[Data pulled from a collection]
- - -

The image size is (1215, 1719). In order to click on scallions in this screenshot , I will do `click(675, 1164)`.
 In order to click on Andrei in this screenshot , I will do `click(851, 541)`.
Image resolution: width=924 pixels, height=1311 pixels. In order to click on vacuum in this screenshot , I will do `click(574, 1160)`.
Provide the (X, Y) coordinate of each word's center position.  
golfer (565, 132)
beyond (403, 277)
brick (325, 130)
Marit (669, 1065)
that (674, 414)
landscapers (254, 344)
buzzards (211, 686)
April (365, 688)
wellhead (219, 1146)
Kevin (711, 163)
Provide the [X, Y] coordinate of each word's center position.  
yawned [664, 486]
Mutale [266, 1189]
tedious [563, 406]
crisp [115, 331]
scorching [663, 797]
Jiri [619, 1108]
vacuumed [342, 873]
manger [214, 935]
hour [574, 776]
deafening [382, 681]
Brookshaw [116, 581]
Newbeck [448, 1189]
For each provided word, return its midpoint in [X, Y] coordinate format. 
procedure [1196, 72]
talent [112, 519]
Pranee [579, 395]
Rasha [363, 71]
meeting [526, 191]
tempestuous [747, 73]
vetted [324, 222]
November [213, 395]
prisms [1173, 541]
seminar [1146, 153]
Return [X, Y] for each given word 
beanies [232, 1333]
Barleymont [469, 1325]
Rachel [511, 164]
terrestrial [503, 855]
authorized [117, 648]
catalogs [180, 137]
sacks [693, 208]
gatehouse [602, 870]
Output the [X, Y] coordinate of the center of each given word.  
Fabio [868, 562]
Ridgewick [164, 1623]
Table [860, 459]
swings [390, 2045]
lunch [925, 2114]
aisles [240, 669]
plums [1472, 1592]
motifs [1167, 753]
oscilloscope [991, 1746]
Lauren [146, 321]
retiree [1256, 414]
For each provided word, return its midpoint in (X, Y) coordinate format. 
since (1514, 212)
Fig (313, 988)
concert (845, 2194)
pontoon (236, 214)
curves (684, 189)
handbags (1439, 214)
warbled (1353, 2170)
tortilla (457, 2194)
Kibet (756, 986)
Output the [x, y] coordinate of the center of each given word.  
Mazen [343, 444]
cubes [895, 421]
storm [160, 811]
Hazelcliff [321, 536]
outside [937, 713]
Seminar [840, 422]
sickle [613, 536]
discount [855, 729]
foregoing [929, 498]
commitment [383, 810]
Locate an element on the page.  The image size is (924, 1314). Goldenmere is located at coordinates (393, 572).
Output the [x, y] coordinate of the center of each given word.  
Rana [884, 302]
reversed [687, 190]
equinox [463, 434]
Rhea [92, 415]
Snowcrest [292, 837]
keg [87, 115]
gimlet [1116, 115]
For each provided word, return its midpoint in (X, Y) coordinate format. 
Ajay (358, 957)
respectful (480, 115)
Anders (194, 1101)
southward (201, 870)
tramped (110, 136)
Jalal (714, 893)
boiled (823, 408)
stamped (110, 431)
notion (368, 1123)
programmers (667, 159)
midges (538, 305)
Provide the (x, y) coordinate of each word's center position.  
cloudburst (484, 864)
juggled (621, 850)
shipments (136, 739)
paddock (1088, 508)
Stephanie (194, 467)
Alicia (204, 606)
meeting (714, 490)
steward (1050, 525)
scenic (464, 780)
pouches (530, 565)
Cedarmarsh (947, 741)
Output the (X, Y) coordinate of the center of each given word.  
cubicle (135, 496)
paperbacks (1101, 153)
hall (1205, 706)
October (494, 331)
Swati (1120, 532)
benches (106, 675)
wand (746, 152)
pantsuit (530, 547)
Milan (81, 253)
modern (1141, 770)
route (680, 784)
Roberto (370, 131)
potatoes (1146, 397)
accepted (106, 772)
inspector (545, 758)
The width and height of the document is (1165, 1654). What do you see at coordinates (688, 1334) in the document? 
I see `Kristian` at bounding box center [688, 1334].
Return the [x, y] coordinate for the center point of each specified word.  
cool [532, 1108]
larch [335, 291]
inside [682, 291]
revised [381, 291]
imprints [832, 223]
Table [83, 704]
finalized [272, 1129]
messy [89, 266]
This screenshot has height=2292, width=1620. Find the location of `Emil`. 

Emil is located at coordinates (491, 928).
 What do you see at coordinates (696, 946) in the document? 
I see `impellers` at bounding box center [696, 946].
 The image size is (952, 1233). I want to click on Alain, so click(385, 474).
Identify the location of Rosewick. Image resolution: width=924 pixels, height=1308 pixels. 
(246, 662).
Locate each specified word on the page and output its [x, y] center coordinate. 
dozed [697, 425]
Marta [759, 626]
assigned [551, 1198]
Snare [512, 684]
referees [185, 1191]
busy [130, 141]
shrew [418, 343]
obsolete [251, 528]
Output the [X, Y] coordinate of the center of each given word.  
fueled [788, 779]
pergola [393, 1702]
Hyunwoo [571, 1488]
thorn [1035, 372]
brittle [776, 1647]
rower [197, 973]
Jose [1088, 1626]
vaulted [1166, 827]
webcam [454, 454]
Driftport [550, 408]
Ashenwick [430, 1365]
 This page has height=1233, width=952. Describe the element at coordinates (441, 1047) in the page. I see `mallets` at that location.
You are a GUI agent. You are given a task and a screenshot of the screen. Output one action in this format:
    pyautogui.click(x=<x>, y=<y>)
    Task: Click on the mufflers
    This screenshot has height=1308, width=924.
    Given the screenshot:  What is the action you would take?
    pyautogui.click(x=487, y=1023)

- - -

» YOUR INSTRUCTIONS:
Reproduce all of the rows above, character for character, with nothing changed.

» SOLVED PROBLEM:
The image size is (1215, 1719). In order to click on scallions in this screenshot , I will do `click(675, 1164)`.
 In order to click on Andrei in this screenshot , I will do `click(851, 541)`.
Image resolution: width=924 pixels, height=1311 pixels. In order to click on vacuum in this screenshot , I will do `click(574, 1160)`.
Provide the (X, Y) coordinate of each word's center position.  
golfer (565, 132)
beyond (403, 277)
brick (325, 130)
Marit (669, 1065)
that (674, 414)
landscapers (254, 344)
buzzards (211, 686)
April (365, 688)
wellhead (219, 1146)
Kevin (711, 163)
Provide the [X, Y] coordinate of each word's center position.  
yawned [664, 486]
Mutale [266, 1189]
tedious [563, 406]
crisp [115, 331]
scorching [663, 797]
Jiri [619, 1108]
vacuumed [342, 873]
manger [214, 935]
hour [574, 776]
deafening [382, 681]
Brookshaw [116, 581]
Newbeck [448, 1189]
For each provided word, return its midpoint in [X, Y] coordinate format. 
procedure [1196, 72]
talent [112, 519]
Pranee [579, 395]
Rasha [363, 71]
meeting [526, 191]
tempestuous [747, 73]
vetted [324, 222]
November [213, 395]
prisms [1173, 541]
seminar [1146, 153]
Return [X, Y] for each given word 
beanies [232, 1333]
Barleymont [469, 1325]
Rachel [511, 164]
terrestrial [503, 855]
authorized [117, 648]
catalogs [180, 137]
sacks [693, 208]
gatehouse [602, 870]
Output the [X, Y] coordinate of the center of each given word.  
Fabio [868, 562]
Ridgewick [164, 1623]
Table [860, 459]
swings [390, 2045]
lunch [925, 2114]
aisles [240, 669]
plums [1472, 1592]
motifs [1167, 753]
oscilloscope [991, 1746]
Lauren [146, 321]
retiree [1256, 414]
For each provided word, return its midpoint in (X, Y) coordinate format. 
since (1514, 212)
Fig (313, 988)
concert (845, 2194)
pontoon (236, 214)
curves (684, 189)
handbags (1439, 214)
warbled (1353, 2170)
tortilla (457, 2194)
Kibet (756, 986)
Output the [x, y] coordinate of the center of each given word.  
Mazen [343, 444]
cubes [895, 421]
storm [160, 811]
Hazelcliff [321, 536]
outside [937, 713]
Seminar [840, 422]
sickle [613, 536]
discount [855, 729]
foregoing [929, 498]
commitment [383, 810]
Locate an element on the page.  The image size is (924, 1314). Goldenmere is located at coordinates (393, 572).
Output the [x, y] coordinate of the center of each given word.  
Rana [884, 302]
reversed [687, 190]
equinox [463, 434]
Rhea [92, 415]
Snowcrest [292, 837]
keg [87, 115]
gimlet [1116, 115]
For each provided word, return its midpoint in (X, Y) coordinate format. 
Ajay (358, 957)
respectful (480, 115)
Anders (194, 1101)
southward (201, 870)
tramped (110, 136)
Jalal (714, 893)
boiled (823, 408)
stamped (110, 431)
notion (368, 1123)
programmers (667, 159)
midges (538, 305)
Provide the (x, y) coordinate of each word's center position.  
cloudburst (484, 864)
juggled (621, 850)
shipments (136, 739)
paddock (1088, 508)
Stephanie (194, 467)
Alicia (204, 606)
meeting (714, 490)
steward (1050, 525)
scenic (464, 780)
pouches (530, 565)
Cedarmarsh (947, 741)
Output the (X, Y) coordinate of the center of each given word.  
cubicle (135, 496)
paperbacks (1101, 153)
hall (1205, 706)
October (494, 331)
Swati (1120, 532)
benches (106, 675)
wand (746, 152)
pantsuit (530, 547)
Milan (81, 253)
modern (1141, 770)
route (680, 784)
Roberto (370, 131)
potatoes (1146, 397)
accepted (106, 772)
inspector (545, 758)
The width and height of the document is (1165, 1654). What do you see at coordinates (688, 1334) in the document? 
I see `Kristian` at bounding box center [688, 1334].
Return the [x, y] coordinate for the center point of each specified word.  
cool [532, 1108]
larch [335, 291]
inside [682, 291]
revised [381, 291]
imprints [832, 223]
Table [83, 704]
finalized [272, 1129]
messy [89, 266]
This screenshot has height=2292, width=1620. Find the location of `Emil`. 

Emil is located at coordinates (491, 928).
 What do you see at coordinates (696, 946) in the document? 
I see `impellers` at bounding box center [696, 946].
 The image size is (952, 1233). I want to click on Alain, so click(385, 474).
Identify the location of Rosewick. Image resolution: width=924 pixels, height=1308 pixels. 
(246, 662).
Locate each specified word on the page and output its [x, y] center coordinate. 
dozed [697, 425]
Marta [759, 626]
assigned [551, 1198]
Snare [512, 684]
referees [185, 1191]
busy [130, 141]
shrew [418, 343]
obsolete [251, 528]
Output the [X, Y] coordinate of the center of each given word.  
fueled [788, 779]
pergola [393, 1702]
Hyunwoo [571, 1488]
thorn [1035, 372]
brittle [776, 1647]
rower [197, 973]
Jose [1088, 1626]
vaulted [1166, 827]
webcam [454, 454]
Driftport [550, 408]
Ashenwick [430, 1365]
 This page has height=1233, width=952. Describe the element at coordinates (441, 1047) in the page. I see `mallets` at that location.
You are a GUI agent. You are given a task and a screenshot of the screen. Output one action in this format:
    pyautogui.click(x=<x>, y=<y>)
    Task: Click on the mufflers
    This screenshot has height=1308, width=924.
    Given the screenshot:  What is the action you would take?
    pyautogui.click(x=487, y=1023)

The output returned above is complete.